[Given information — start]

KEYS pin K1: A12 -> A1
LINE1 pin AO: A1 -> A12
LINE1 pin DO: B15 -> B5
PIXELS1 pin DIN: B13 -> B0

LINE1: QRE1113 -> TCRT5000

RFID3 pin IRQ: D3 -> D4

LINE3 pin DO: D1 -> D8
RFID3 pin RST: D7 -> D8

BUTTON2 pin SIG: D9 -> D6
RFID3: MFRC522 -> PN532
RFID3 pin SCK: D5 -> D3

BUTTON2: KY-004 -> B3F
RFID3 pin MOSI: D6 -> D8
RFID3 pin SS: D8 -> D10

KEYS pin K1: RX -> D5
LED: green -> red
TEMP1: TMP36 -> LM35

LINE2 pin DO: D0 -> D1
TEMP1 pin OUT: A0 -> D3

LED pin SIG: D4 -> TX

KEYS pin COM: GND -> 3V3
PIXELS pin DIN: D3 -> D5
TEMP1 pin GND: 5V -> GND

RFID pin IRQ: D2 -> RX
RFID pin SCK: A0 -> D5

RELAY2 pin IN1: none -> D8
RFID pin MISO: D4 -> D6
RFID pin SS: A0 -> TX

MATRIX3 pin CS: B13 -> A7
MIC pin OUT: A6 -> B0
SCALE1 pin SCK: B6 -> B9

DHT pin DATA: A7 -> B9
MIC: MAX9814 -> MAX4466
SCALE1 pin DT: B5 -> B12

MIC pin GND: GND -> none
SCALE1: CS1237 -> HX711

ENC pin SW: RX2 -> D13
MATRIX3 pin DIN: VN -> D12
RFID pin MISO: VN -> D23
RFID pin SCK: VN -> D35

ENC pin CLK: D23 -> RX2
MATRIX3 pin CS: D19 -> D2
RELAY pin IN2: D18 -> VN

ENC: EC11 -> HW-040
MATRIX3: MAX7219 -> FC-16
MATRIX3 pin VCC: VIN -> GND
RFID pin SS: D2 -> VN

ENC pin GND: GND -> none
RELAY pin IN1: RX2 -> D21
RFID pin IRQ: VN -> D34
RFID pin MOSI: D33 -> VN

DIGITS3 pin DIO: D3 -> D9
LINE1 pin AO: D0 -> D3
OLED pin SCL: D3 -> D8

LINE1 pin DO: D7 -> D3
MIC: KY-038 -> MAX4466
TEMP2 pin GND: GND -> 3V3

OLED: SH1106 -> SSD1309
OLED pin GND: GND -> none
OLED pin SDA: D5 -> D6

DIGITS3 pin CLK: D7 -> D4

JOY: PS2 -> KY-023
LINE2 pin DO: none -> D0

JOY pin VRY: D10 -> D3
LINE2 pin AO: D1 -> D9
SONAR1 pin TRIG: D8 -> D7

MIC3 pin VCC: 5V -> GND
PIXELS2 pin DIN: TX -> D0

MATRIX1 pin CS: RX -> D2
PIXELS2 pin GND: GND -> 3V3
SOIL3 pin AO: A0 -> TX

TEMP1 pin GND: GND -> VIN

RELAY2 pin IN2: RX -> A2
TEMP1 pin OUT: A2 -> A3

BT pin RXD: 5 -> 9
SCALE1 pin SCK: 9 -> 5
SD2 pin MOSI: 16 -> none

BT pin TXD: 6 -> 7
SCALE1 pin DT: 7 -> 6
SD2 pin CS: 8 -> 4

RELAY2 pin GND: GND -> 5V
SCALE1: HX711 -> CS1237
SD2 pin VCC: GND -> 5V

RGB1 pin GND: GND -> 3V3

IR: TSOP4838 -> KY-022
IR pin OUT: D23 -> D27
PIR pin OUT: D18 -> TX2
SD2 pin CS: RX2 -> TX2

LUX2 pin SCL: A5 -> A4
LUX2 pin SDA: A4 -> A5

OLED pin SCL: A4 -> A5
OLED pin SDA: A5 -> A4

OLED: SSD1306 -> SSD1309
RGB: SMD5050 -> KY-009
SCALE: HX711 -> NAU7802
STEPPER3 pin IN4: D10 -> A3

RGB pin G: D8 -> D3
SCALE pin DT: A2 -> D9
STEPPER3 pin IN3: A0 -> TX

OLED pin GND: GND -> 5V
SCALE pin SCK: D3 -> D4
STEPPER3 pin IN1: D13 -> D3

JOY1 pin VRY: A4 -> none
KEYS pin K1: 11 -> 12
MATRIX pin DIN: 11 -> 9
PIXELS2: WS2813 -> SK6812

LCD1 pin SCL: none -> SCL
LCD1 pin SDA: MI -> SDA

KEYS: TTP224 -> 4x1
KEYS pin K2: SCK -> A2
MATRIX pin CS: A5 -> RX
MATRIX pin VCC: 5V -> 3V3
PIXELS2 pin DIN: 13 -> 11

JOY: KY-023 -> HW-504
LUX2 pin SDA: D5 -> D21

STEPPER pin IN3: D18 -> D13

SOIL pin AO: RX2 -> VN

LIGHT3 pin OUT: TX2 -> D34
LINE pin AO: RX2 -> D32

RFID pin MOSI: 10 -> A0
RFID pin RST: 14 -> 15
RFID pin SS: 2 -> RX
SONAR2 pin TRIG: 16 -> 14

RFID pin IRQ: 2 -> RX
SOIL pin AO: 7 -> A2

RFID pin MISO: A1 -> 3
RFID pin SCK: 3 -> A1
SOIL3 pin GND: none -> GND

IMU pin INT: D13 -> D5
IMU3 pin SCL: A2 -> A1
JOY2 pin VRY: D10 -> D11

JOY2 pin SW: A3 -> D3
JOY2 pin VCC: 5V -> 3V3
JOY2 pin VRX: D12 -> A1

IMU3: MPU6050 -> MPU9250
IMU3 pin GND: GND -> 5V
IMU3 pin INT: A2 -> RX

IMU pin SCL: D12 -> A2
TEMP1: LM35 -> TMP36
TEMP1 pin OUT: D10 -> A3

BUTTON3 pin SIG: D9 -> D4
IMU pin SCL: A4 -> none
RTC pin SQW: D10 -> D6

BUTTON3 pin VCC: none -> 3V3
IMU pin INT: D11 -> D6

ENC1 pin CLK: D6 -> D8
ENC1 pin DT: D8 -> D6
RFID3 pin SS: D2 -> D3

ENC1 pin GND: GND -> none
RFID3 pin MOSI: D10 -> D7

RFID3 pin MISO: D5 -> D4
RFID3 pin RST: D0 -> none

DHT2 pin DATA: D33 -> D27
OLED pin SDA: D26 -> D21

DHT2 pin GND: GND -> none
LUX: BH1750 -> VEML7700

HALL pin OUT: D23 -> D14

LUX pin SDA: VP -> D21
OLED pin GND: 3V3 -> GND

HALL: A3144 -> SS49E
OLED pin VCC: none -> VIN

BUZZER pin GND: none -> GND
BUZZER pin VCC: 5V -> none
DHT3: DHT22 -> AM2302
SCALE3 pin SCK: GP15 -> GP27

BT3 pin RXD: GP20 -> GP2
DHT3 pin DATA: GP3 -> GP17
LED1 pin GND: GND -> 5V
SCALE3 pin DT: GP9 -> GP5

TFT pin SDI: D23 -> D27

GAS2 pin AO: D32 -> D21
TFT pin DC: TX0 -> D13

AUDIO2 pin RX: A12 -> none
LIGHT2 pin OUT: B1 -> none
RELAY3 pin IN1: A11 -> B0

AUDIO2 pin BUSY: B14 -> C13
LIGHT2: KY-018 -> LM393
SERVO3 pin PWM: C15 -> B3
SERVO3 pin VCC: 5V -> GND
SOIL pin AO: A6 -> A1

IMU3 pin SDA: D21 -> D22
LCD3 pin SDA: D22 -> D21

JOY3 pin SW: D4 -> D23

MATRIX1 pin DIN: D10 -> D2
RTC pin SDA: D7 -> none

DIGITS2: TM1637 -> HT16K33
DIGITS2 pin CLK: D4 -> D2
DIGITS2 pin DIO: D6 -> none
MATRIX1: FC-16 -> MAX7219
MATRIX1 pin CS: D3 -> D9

[Given information — finish]

=== Required action ===
No line may be left out; the records are to be transcribed in full.

=== Reply ===
KEYS pin K1: A12 -> A1
LINE1 pin AO: A1 -> A12
LINE1 pin DO: B15 -> B5
PIXELS1 pin DIN: B13 -> B0

LINE1: QRE1113 -> TCRT5000

RFID3 pin IRQ: D3 -> D4

LINE3 pin DO: D1 -> D8
RFID3 pin RST: D7 -> D8

BUTTON2 pin SIG: D9 -> D6
RFID3: MFRC522 -> PN532
RFID3 pin SCK: D5 -> D3

BUTTON2: KY-004 -> B3F
RFID3 pin MOSI: D6 -> D8
RFID3 pin SS: D8 -> D10

KEYS pin K1: RX -> D5
LED: green -> red
TEMP1: TMP36 -> LM35

LINE2 pin DO: D0 -> D1
TEMP1 pin OUT: A0 -> D3

LED pin SIG: D4 -> TX

KEYS pin COM: GND -> 3V3
PIXELS pin DIN: D3 -> D5
TEMP1 pin GND: 5V -> GND

RFID pin IRQ: D2 -> RX
RFID pin SCK: A0 -> D5

RELAY2 pin IN1: none -> D8
RFID pin MISO: D4 -> D6
RFID pin SS: A0 -> TX

MATRIX3 pin CS: B13 -> A7
MIC pin OUT: A6 -> B0
SCALE1 pin SCK: B6 -> B9

DHT pin DATA: A7 -> B9
MIC: MAX9814 -> MAX4466
SCALE1 pin DT: B5 -> B12

MIC pin GND: GND -> none
SCALE1: CS1237 -> HX711

ENC pin SW: RX2 -> D13
MATRIX3 pin DIN: VN -> D12
RFID pin MISO: VN -> D23
RFID pin SCK: VN -> D35

ENC pin CLK: D23 -> RX2
MATRIX3 pin CS: D19 -> D2
RELAY pin IN2: D18 -> VN

ENC: EC11 -> HW-040
MATRIX3: MAX7219 -> FC-16
MATRIX3 pin VCC: VIN -> GND
RFID pin SS: D2 -> VN

ENC pin GND: GND -> none
RELAY pin IN1: RX2 -> D21
RFID pin IRQ: VN -> D34
RFID pin MOSI: D33 -> VN

DIGITS3 pin DIO: D3 -> D9
LINE1 pin AO: D0 -> D3
OLED pin SCL: D3 -> D8

LINE1 pin DO: D7 -> D3
MIC: KY-038 -> MAX4466
TEMP2 pin GND: GND -> 3V3

OLED: SH1106 -> SSD1309
OLED pin GND: GND -> none
OLED pin SDA: D5 -> D6

DIGITS3 pin CLK: D7 -> D4

JOY: PS2 -> KY-023
LINE2 pin DO: none -> D0

JOY pin VRY: D10 -> D3
LINE2 pin AO: D1 -> D9
SONAR1 pin TRIG: D8 -> D7

MIC3 pin VCC: 5V -> GND
PIXELS2 pin DIN: TX -> D0

MATRIX1 pin CS: RX -> D2
PIXELS2 pin GND: GND -> 3V3
SOIL3 pin AO: A0 -> TX

TEMP1 pin GND: GND -> VIN

RELAY2 pin IN2: RX -> A2
TEMP1 pin OUT: A2 -> A3

BT pin RXD: 5 -> 9
SCALE1 pin SCK: 9 -> 5
SD2 pin MOSI: 16 -> none

BT pin TXD: 6 -> 7
SCALE1 pin DT: 7 -> 6
SD2 pin CS: 8 -> 4

RELAY2 pin GND: GND -> 5V
SCALE1: HX711 -> CS1237
SD2 pin VCC: GND -> 5V

RGB1 pin GND: GND -> 3V3

IR: TSOP4838 -> KY-022
IR pin OUT: D23 -> D27
PIR pin OUT: D18 -> TX2
SD2 pin CS: RX2 -> TX2

LUX2 pin SCL: A5 -> A4
LUX2 pin SDA: A4 -> A5

OLED pin SCL: A4 -> A5
OLED pin SDA: A5 -> A4

OLED: SSD1306 -> SSD1309
RGB: SMD5050 -> KY-009
SCALE: HX711 -> NAU7802
STEPPER3 pin IN4: D10 -> A3

RGB pin G: D8 -> D3
SCALE pin DT: A2 -> D9
STEPPER3 pin IN3: A0 -> TX

OLED pin GND: GND -> 5V
SCALE pin SCK: D3 -> D4
STEPPER3 pin IN1: D13 -> D3

JOY1 pin VRY: A4 -> none
KEYS pin K1: 11 -> 12
MATRIX pin DIN: 11 -> 9
PIXELS2: WS2813 -> SK6812

LCD1 pin SCL: none -> SCL
LCD1 pin SDA: MI -> SDA

KEYS: TTP224 -> 4x1
KEYS pin K2: SCK -> A2
MATRIX pin CS: A5 -> RX
MATRIX pin VCC: 5V -> 3V3
PIXELS2 pin DIN: 13 -> 11

JOY: KY-023 -> HW-504
LUX2 pin SDA: D5 -> D21

STEPPER pin IN3: D18 -> D13

SOIL pin AO: RX2 -> VN

LIGHT3 pin OUT: TX2 -> D34
LINE pin AO: RX2 -> D32

RFID pin MOSI: 10 -> A0
RFID pin RST: 14 -> 15
RFID pin SS: 2 -> RX
SONAR2 pin TRIG: 16 -> 14

RFID pin IRQ: 2 -> RX
SOIL pin AO: 7 -> A2

RFID pin MISO: A1 -> 3
RFID pin SCK: 3 -> A1
SOIL3 pin GND: none -> GND

IMU pin INT: D13 -> D5
IMU3 pin SCL: A2 -> A1
JOY2 pin VRY: D10 -> D11

JOY2 pin SW: A3 -> D3
JOY2 pin VCC: 5V -> 3V3
JOY2 pin VRX: D12 -> A1

IMU3: MPU6050 -> MPU9250
IMU3 pin GND: GND -> 5V
IMU3 pin INT: A2 -> RX

IMU pin SCL: D12 -> A2
TEMP1: LM35 -> TMP36
TEMP1 pin OUT: D10 -> A3

BUTTON3 pin SIG: D9 -> D4
IMU pin SCL: A4 -> none
RTC pin SQW: D10 -> D6

BUTTON3 pin VCC: none -> 3V3
IMU pin INT: D11 -> D6

ENC1 pin CLK: D6 -> D8
ENC1 pin DT: D8 -> D6
RFID3 pin SS: D2 -> D3

ENC1 pin GND: GND -> none
RFID3 pin MOSI: D10 -> D7

RFID3 pin MISO: D5 -> D4
RFID3 pin RST: D0 -> none

DHT2 pin DATA: D33 -> D27
OLED pin SDA: D26 -> D21

DHT2 pin GND: GND -> none
LUX: BH1750 -> VEML7700

HALL pin OUT: D23 -> D14

LUX pin SDA: VP -> D21
OLED pin GND: 3V3 -> GND

HALL: A3144 -> SS49E
OLED pin VCC: none -> VIN

BUZZER pin GND: none -> GND
BUZZER pin VCC: 5V -> none
DHT3: DHT22 -> AM2302
SCALE3 pin SCK: GP15 -> GP27

BT3 pin RXD: GP20 -> GP2
DHT3 pin DATA: GP3 -> GP17
LED1 pin GND: GND -> 5V
SCALE3 pin DT: GP9 -> GP5

TFT pin SDI: D23 -> D27

GAS2 pin AO: D32 -> D21
TFT pin DC: TX0 -> D13

AUDIO2 pin RX: A12 -> none
LIGHT2 pin OUT: B1 -> none
RELAY3 pin IN1: A11 -> B0

AUDIO2 pin BUSY: B14 -> C13
LIGHT2: KY-018 -> LM393
SERVO3 pin PWM: C15 -> B3
SERVO3 pin VCC: 5V -> GND
SOIL pin AO: A6 -> A1

IMU3 pin SDA: D21 -> D22
LCD3 pin SDA: D22 -> D21

JOY3 pin SW: D4 -> D23

MATRIX1 pin DIN: D10 -> D2
RTC pin SDA: D7 -> none

DIGITS2: TM1637 -> HT16K33
DIGITS2 pin CLK: D4 -> D2
DIGITS2 pin DIO: D6 -> none
MATRIX1: FC-16 -> MAX7219
MATRIX1 pin CS: D3 -> D9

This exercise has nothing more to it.